• _WHAT THE TASK ASKS_
Here are the records. Write out exactly the lines between the one holding "orange traffic cone: 7 -> 8" and the one holding "turquoise traffic cone: 3 -> 6", inclusive.

• _SOURCE RECORDS_
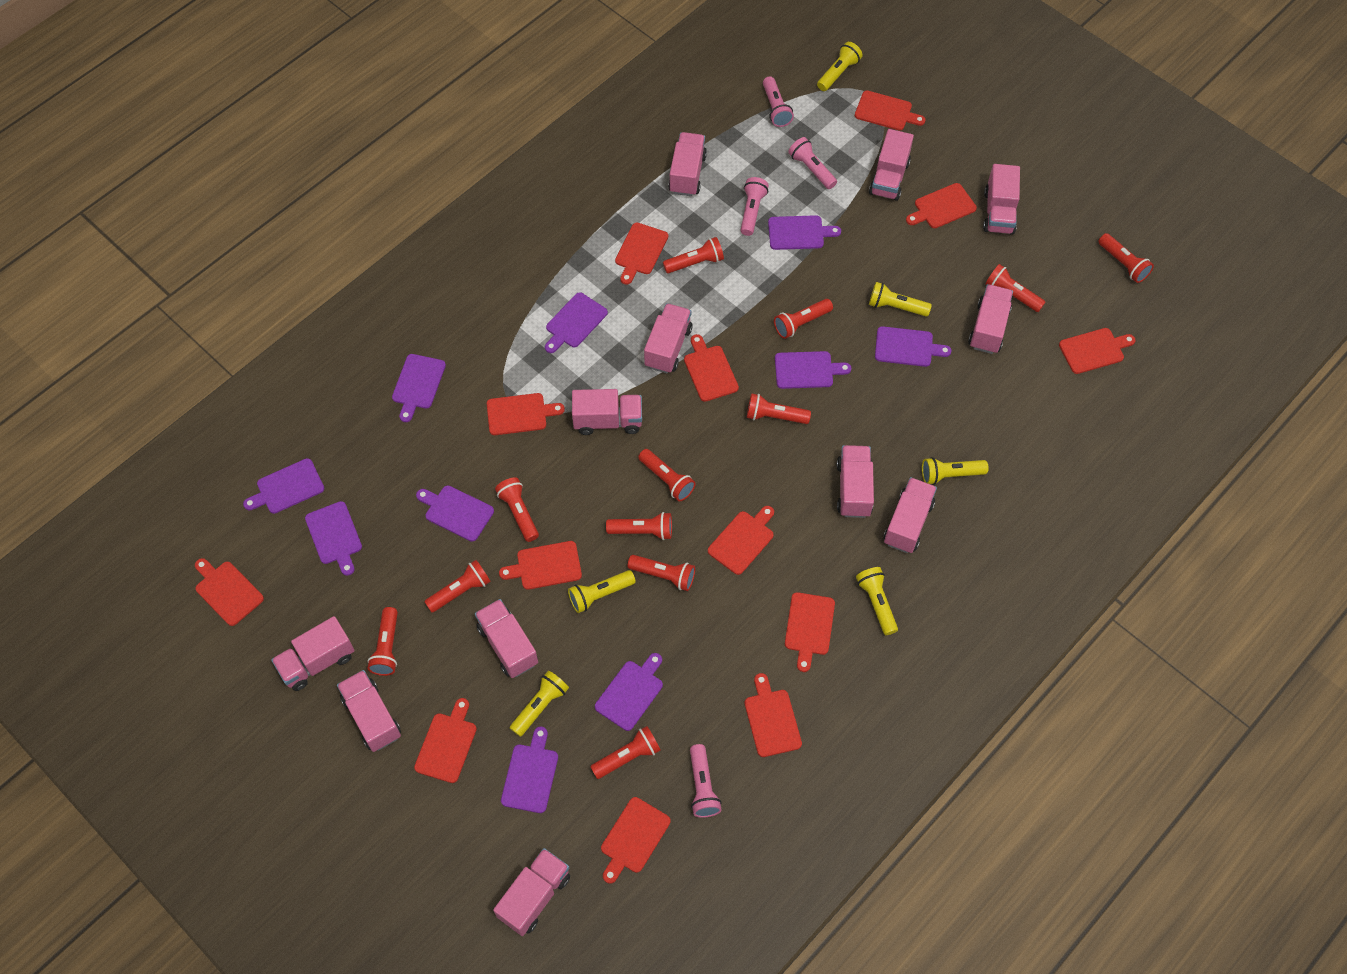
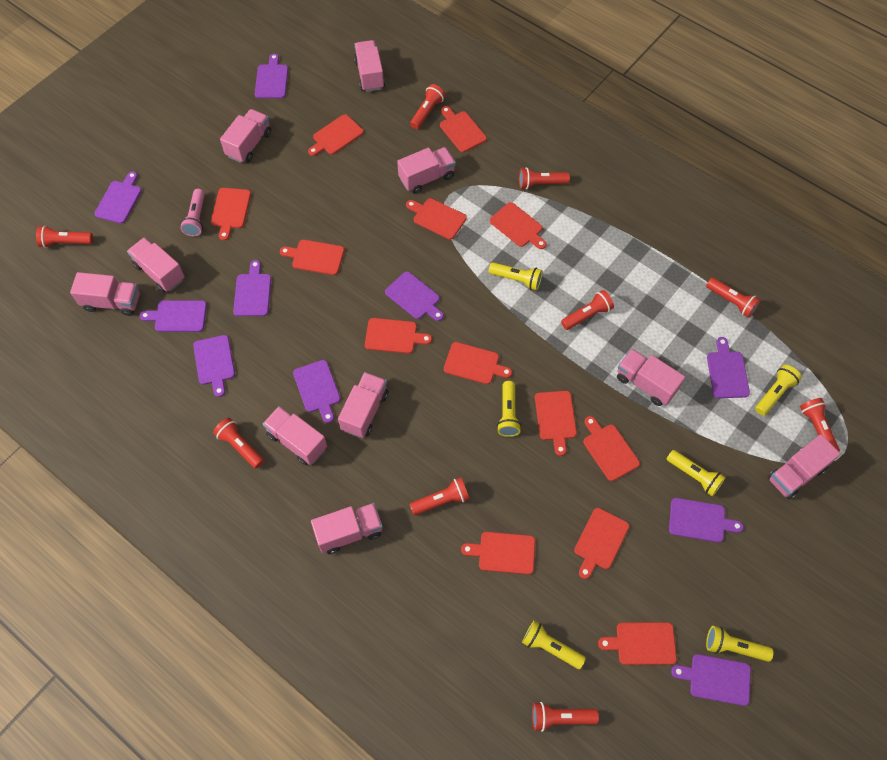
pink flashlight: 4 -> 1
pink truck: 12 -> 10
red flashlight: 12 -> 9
...
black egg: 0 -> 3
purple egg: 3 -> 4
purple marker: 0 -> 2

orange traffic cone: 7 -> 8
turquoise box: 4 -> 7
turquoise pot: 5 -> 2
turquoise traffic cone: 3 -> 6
---
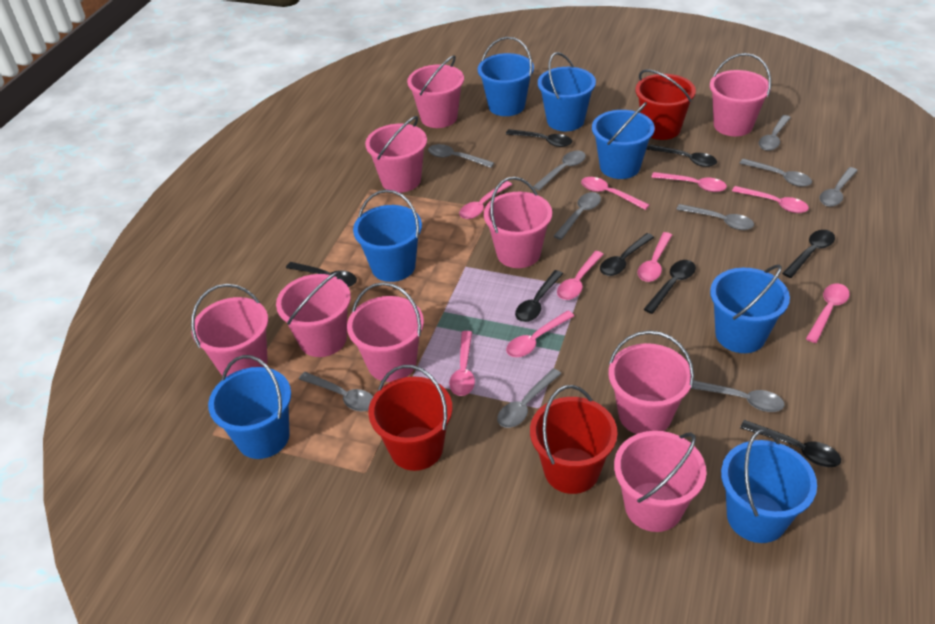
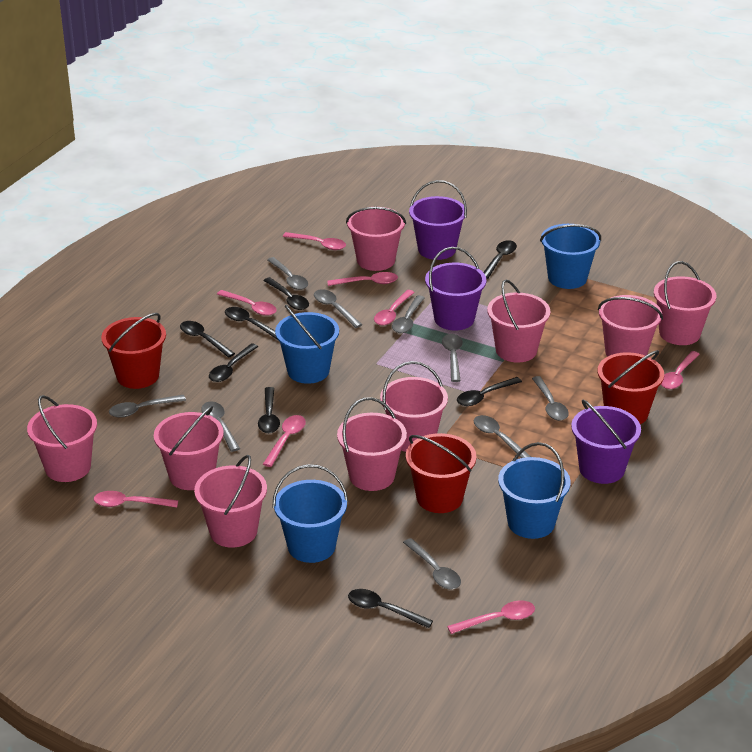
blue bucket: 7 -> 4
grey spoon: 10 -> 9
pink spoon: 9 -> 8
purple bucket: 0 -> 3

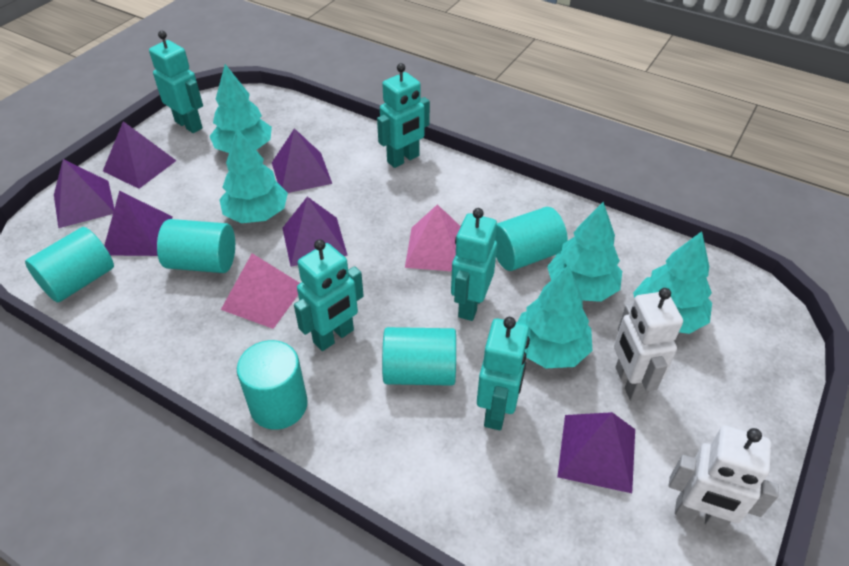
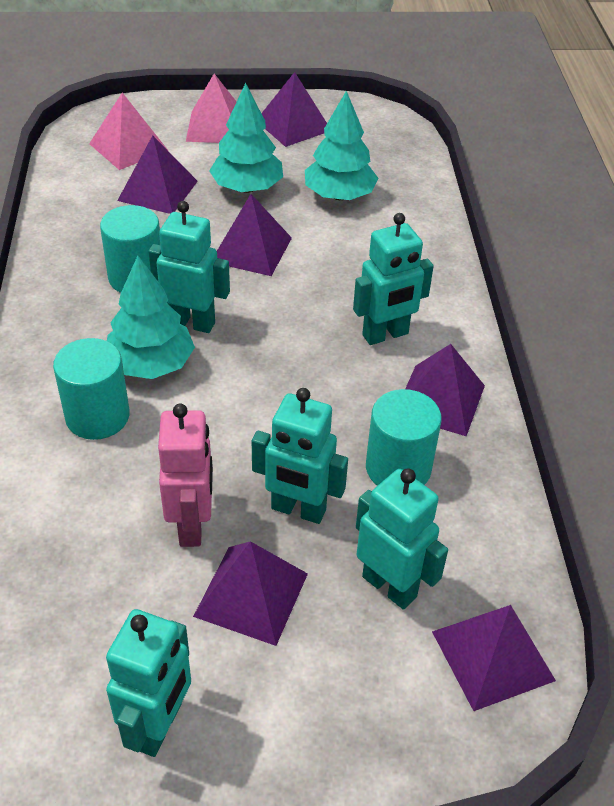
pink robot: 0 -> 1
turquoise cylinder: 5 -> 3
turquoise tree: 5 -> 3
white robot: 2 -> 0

• _EXERCISE ANSWER_
orange traffic cone: 7 -> 8
turquoise box: 4 -> 7
turquoise pot: 5 -> 2
turquoise traffic cone: 3 -> 6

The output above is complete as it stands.